__EXERCISE BRIEF__
Exactly the lines below, starting with the one containing "R104: 100k (COM, NET25) -> 470 (COM, NET25)" and going on through the one containing "U104: NOT (in", must be reproduced, both ends included, and no pictures with them.

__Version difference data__
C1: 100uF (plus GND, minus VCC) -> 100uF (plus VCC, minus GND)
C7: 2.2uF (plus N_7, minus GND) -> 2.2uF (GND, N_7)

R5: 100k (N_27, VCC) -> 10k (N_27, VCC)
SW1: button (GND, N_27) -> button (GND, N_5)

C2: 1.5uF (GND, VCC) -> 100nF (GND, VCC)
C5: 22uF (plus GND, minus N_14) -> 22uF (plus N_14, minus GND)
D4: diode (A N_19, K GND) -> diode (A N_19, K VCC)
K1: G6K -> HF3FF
* * *
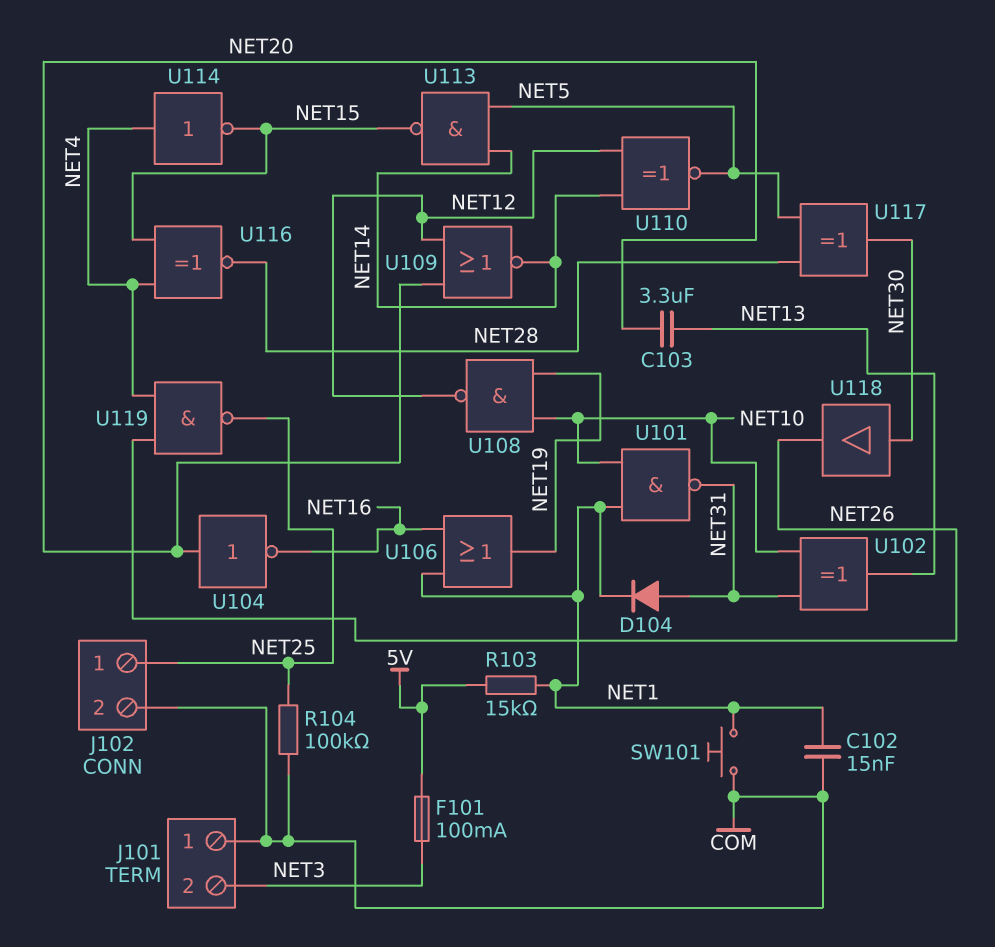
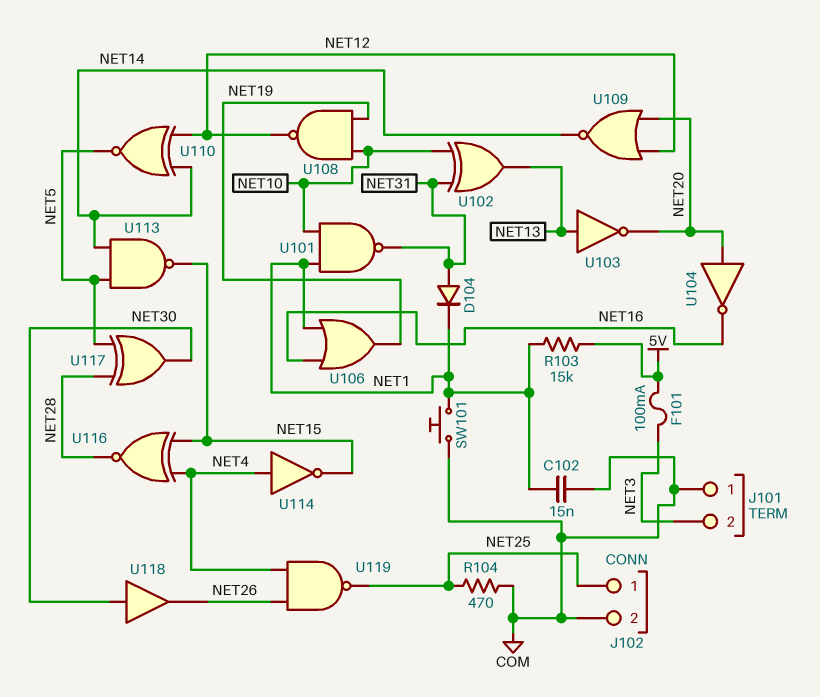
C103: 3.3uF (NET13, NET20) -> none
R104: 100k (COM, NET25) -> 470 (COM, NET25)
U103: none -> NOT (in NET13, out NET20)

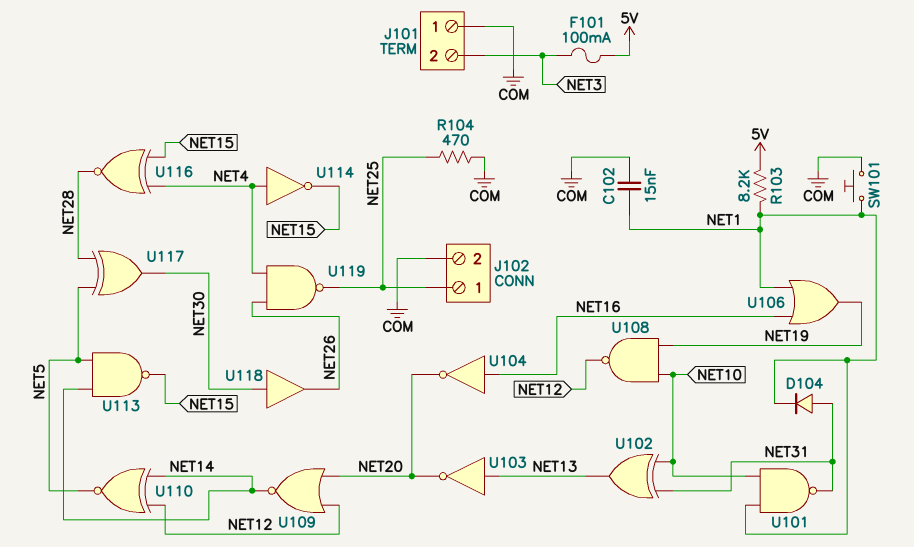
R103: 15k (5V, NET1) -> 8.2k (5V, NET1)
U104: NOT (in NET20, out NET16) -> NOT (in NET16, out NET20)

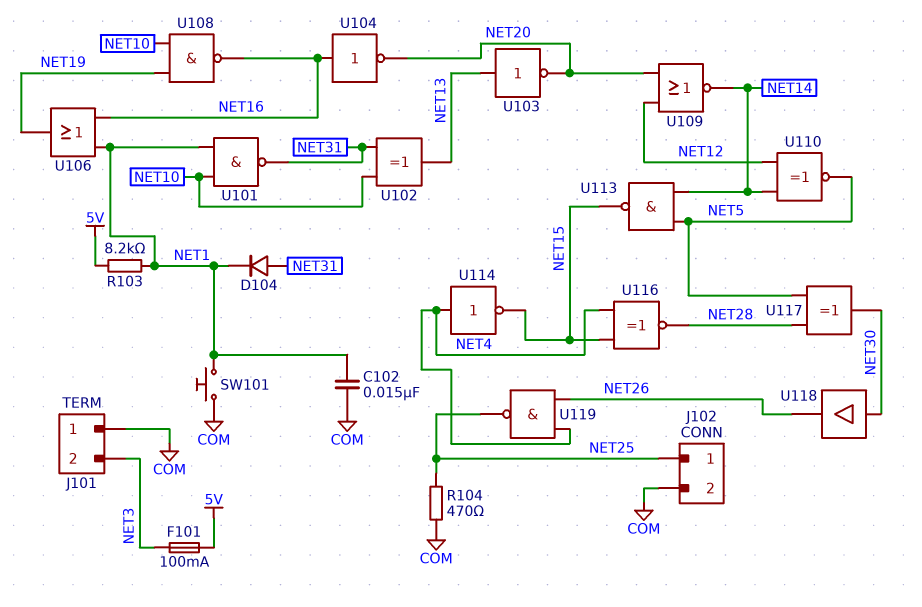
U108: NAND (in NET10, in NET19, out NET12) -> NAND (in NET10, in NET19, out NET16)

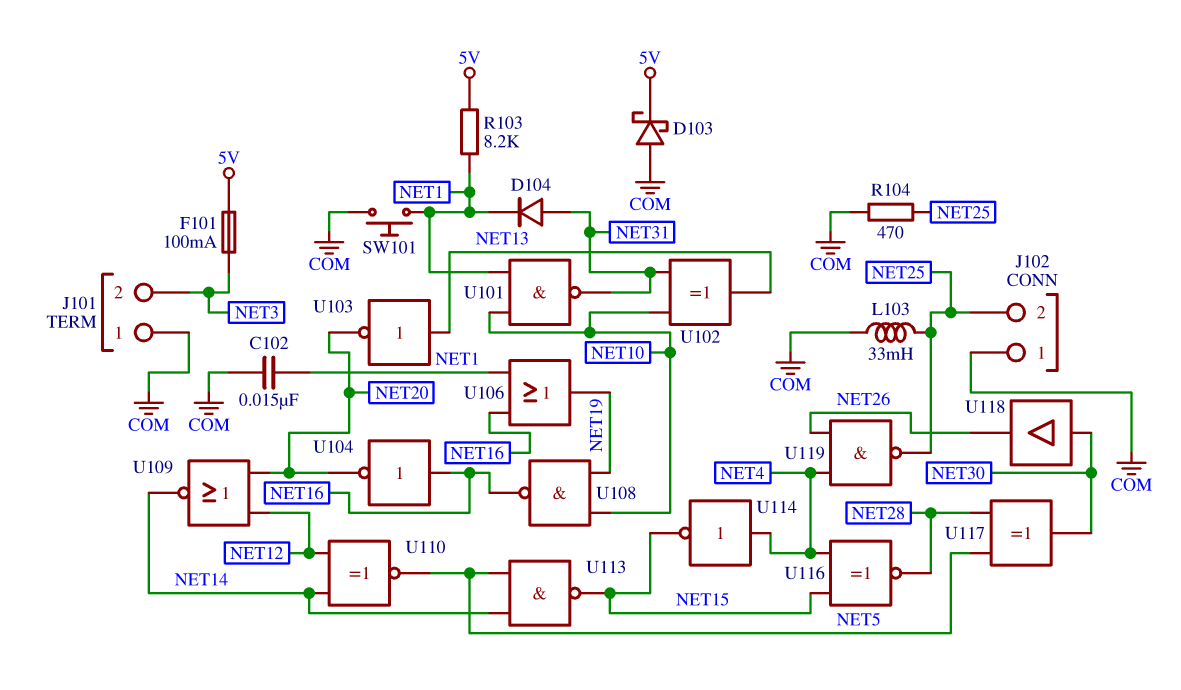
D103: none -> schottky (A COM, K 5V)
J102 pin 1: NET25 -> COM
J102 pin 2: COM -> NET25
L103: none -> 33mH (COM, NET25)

__YOUR SOLUTION__
R104: 100k (COM, NET25) -> 470 (COM, NET25)
U103: none -> NOT (in NET13, out NET20)

R103: 15k (5V, NET1) -> 8.2k (5V, NET1)
U104: NOT (in NET20, out NET16) -> NOT (in NET16, out NET20)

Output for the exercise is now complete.